* **EXTRACTED RECORDS**:
== Segment start ==

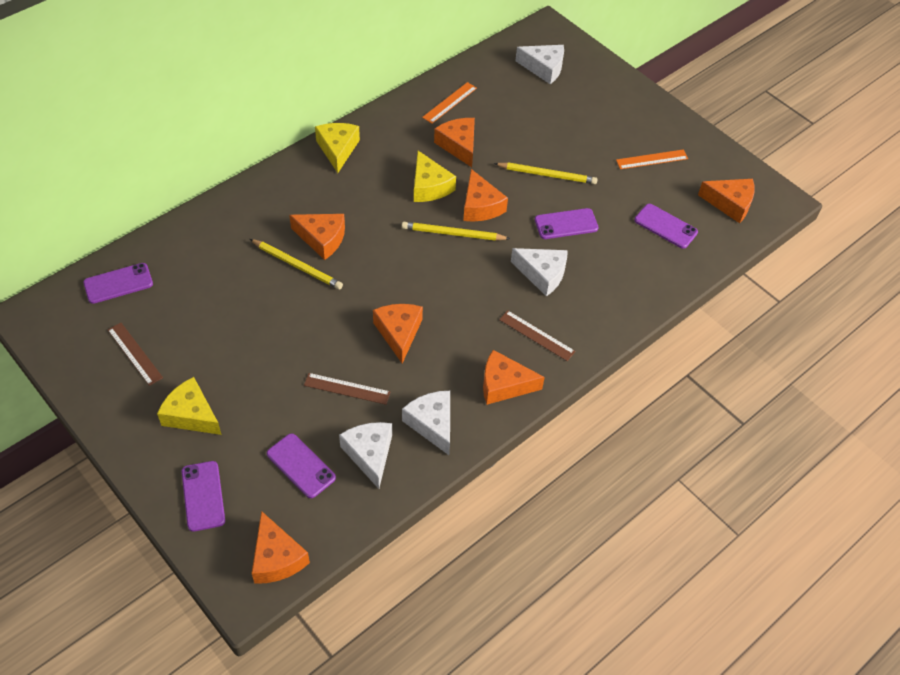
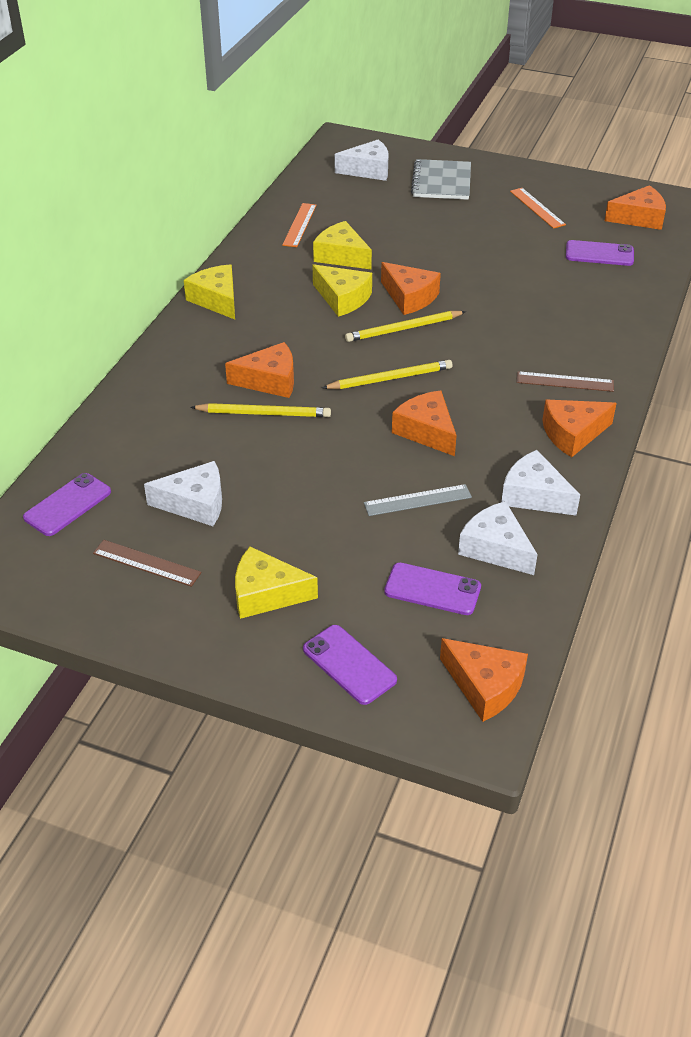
camera: 25 degrees left, 10 degrees down
(347, 388) = (417, 500): brown ruler -> grey ruler
(459, 145) = (341, 256): orange cheese -> yellow cheese
(542, 274) = (522, 331): white cheese -> white cheese (195, 504)
(547, 175) = (451, 251): yellow pencil -> yellow pencil (390, 378)
(566, 224) = (506, 283): purple phone -> none
(594, 103) = (441, 182): none -> grey notebook
(652, 159) = (537, 208): orange ruler -> orange ruler turned 75 degrees counterclockwise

== Segment end ==

All entries above should be printed exactly, though without their pictures.

* **RESPONSE BOX**:
camera: 25 degrees left, 10 degrees down
(347, 388) = (417, 500): brown ruler -> grey ruler
(459, 145) = (341, 256): orange cheese -> yellow cheese
(542, 274) = (522, 331): white cheese -> white cheese (195, 504)
(547, 175) = (451, 251): yellow pencil -> yellow pencil (390, 378)
(566, 224) = (506, 283): purple phone -> none
(594, 103) = (441, 182): none -> grey notebook
(652, 159) = (537, 208): orange ruler -> orange ruler turned 75 degrees counterclockwise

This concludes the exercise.